WORK TASK: Your answer should consist of the lines in the data below that contain "grey".
------------------------------------------------------------------------
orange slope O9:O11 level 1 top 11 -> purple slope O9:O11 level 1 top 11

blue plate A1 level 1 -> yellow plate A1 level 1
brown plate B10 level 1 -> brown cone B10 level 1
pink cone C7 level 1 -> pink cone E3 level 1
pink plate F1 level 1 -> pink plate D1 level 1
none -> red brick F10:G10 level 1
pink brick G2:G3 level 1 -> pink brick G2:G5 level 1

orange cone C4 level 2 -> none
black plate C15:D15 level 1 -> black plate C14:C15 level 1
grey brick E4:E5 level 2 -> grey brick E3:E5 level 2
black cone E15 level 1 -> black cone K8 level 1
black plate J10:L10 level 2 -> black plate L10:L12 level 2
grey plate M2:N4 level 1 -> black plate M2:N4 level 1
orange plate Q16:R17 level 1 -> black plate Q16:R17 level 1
------------------------------------------------------------------------
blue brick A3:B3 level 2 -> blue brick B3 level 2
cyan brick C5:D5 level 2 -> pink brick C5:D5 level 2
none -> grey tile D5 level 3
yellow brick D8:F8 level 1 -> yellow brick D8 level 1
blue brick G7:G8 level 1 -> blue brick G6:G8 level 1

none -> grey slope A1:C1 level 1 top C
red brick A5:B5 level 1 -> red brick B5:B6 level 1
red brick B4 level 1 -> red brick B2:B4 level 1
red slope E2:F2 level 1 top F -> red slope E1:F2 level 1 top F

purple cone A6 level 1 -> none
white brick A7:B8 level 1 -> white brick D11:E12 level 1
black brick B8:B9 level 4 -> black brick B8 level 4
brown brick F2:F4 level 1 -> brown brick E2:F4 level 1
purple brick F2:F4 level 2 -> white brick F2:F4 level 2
------------------------------------------------------------------------
SOLUTION TO THIS EXERCISE:
grey brick E4:E5 level 2 -> grey brick E3:E5 level 2
grey plate M2:N4 level 1 -> black plate M2:N4 level 1
none -> grey tile D5 level 3
none -> grey slope A1:C1 level 1 top C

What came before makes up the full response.